### Data extracts
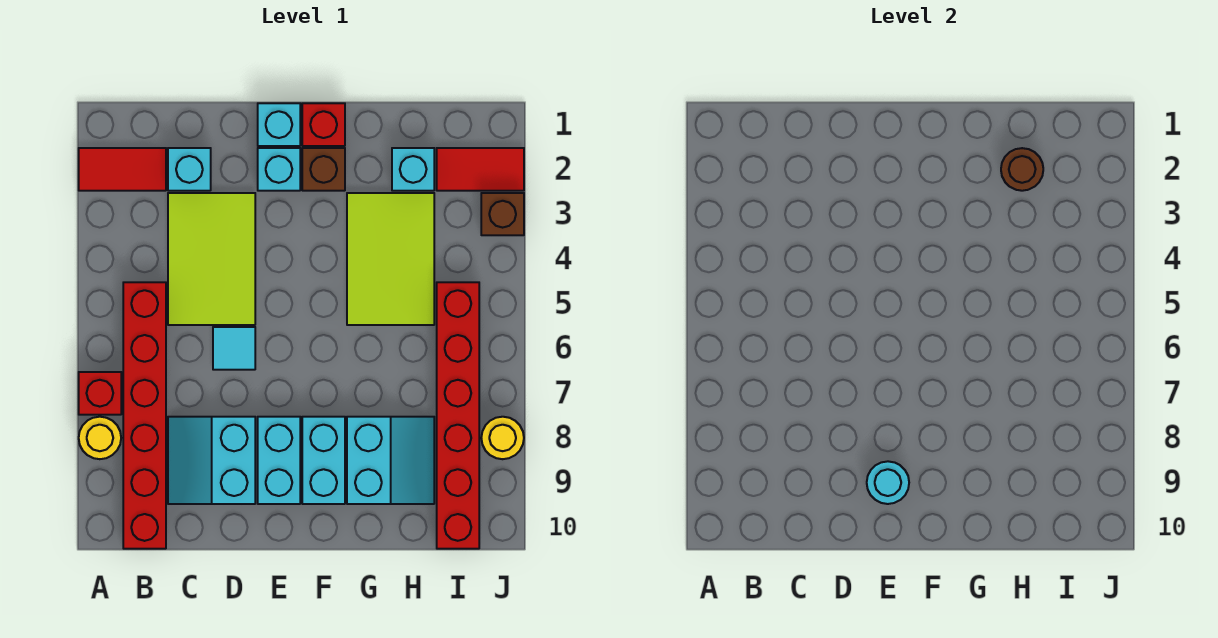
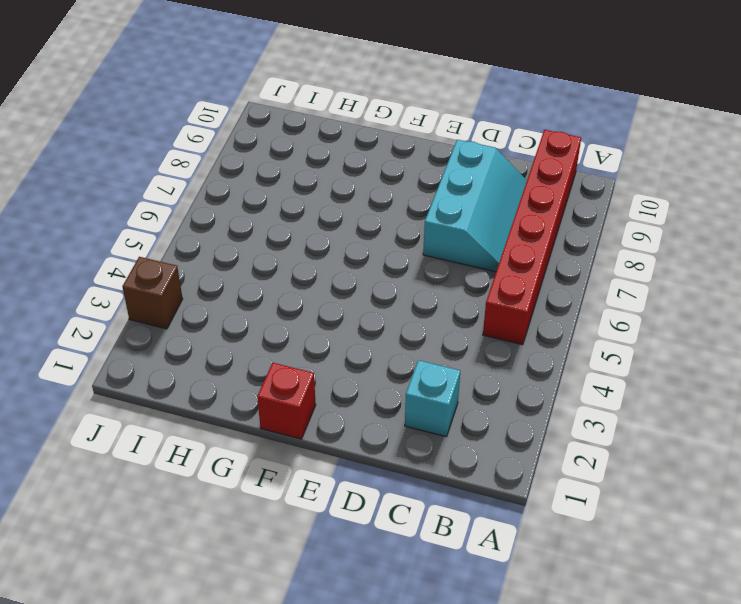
cyan slope C7:D9 level 1 top D -> cyan slope C8:D9 level 1 top D
none -> red tile A2:B2 level 1
none -> red brick A7 level 1
none -> yellow round brick A8 level 1

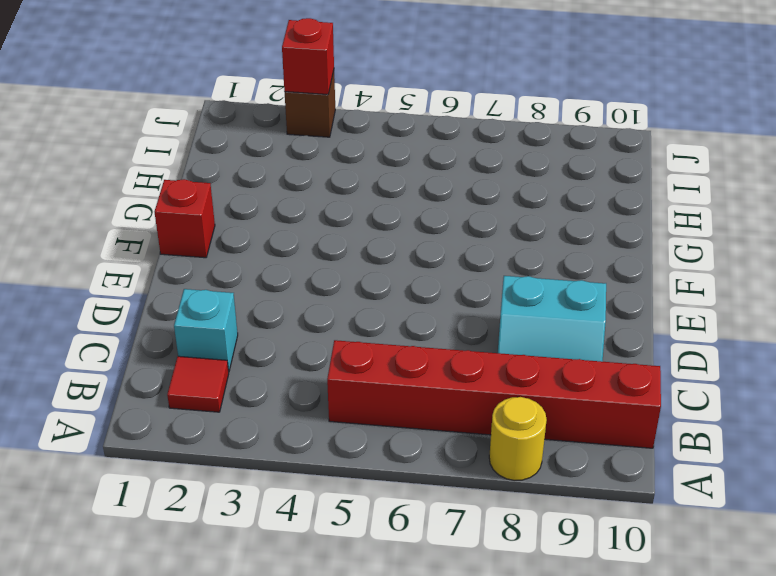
red tile B2 level 1 -> red tile A2:B2 level 1
red brick J3 level 2 -> red brick A7 level 1
none -> lime tile C3:D5 level 1
none -> cyan tile D6 level 1
none -> cyan brick E1 level 1

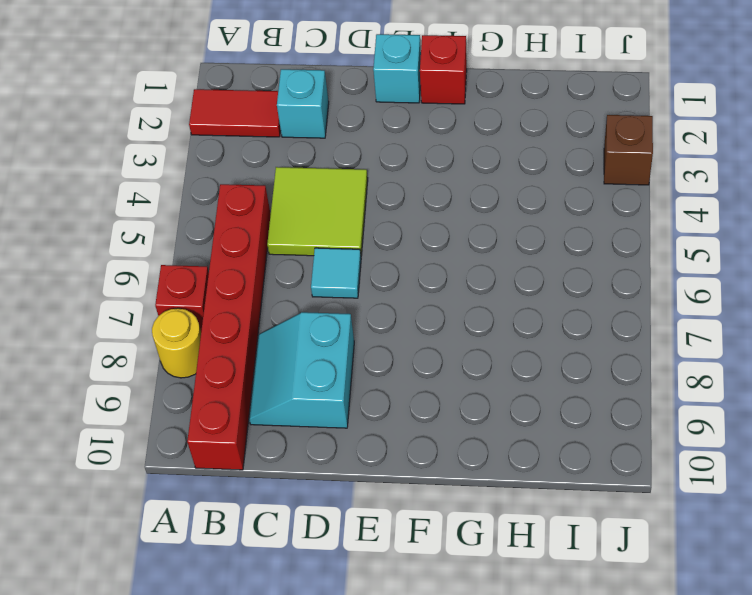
lime tile C4:D5 level 1 -> lime tile C3:D5 level 1
none -> cyan brick E2 level 1
none -> cyan brick E8:E9 level 1
none -> brown brick F2 level 1

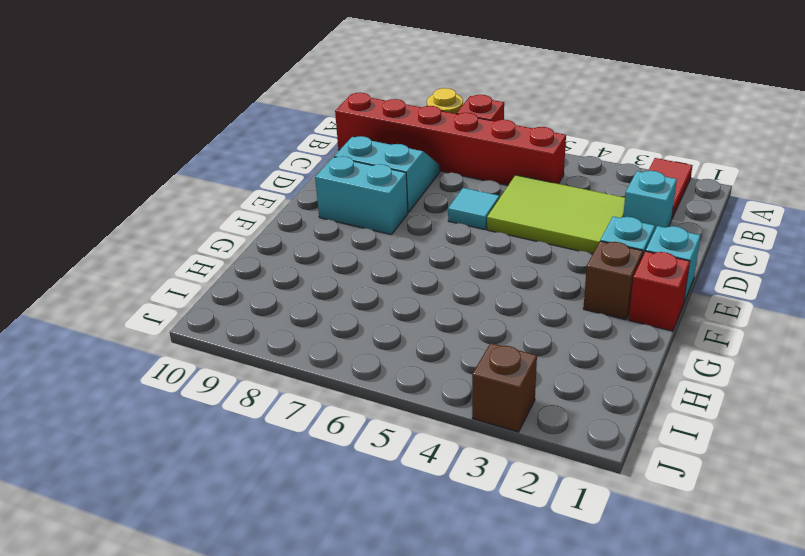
none -> cyan brick F8:F9 level 1
none -> lime tile G3:H5 level 1
none -> cyan slope G8:H9 level 1 top G

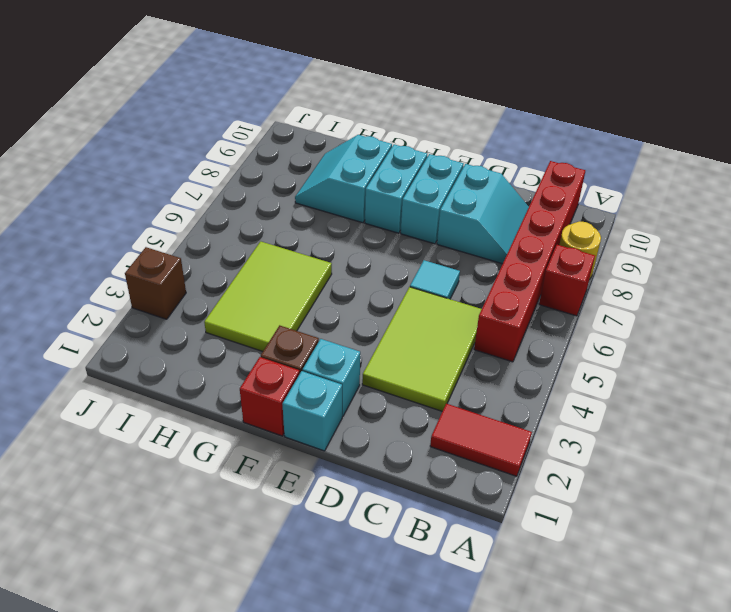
none -> cyan brick C2 level 1
none -> cyan brick H2 level 1
none -> red tile I2:J2 level 1

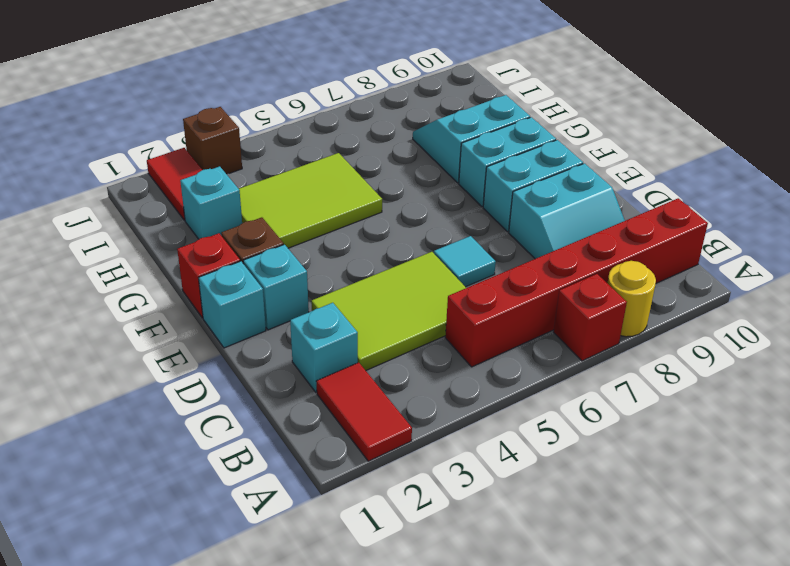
none -> red brick I5:I10 level 1
none -> yellow round brick J8 level 1
none -> cyan round brick E9 level 2

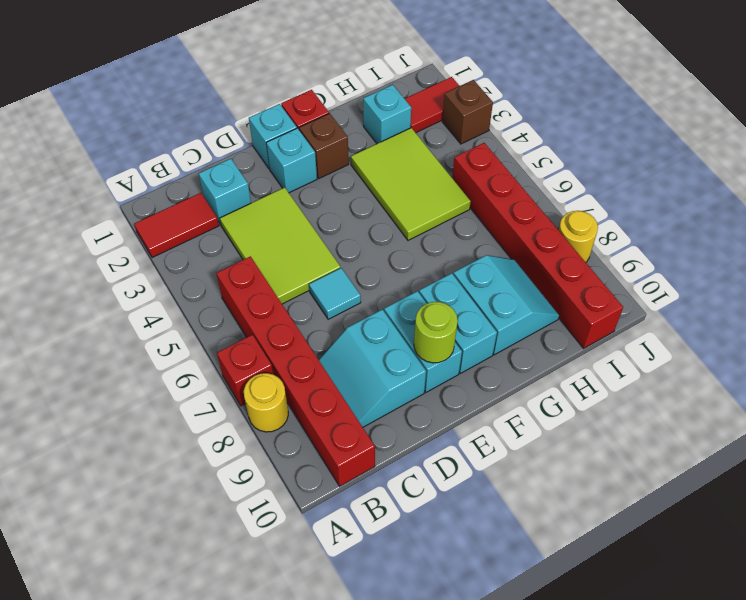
lime round brick E9 level 2 -> cyan round brick E9 level 2
none -> brown round brick H2 level 2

### Task instructions
An exact copy of the records above is required, leaving out the pictures.

### Result for this exercise
cyan slope C7:D9 level 1 top D -> cyan slope C8:D9 level 1 top D
none -> red tile A2:B2 level 1
none -> red brick A7 level 1
none -> yellow round brick A8 level 1

red tile B2 level 1 -> red tile A2:B2 level 1
red brick J3 level 2 -> red brick A7 level 1
none -> lime tile C3:D5 level 1
none -> cyan tile D6 level 1
none -> cyan brick E1 level 1

lime tile C4:D5 level 1 -> lime tile C3:D5 level 1
none -> cyan brick E2 level 1
none -> cyan brick E8:E9 level 1
none -> brown brick F2 level 1

none -> cyan brick F8:F9 level 1
none -> lime tile G3:H5 level 1
none -> cyan slope G8:H9 level 1 top G

none -> cyan brick C2 level 1
none -> cyan brick H2 level 1
none -> red tile I2:J2 level 1

none -> red brick I5:I10 level 1
none -> yellow round brick J8 level 1
none -> cyan round brick E9 level 2

lime round brick E9 level 2 -> cyan round brick E9 level 2
none -> brown round brick H2 level 2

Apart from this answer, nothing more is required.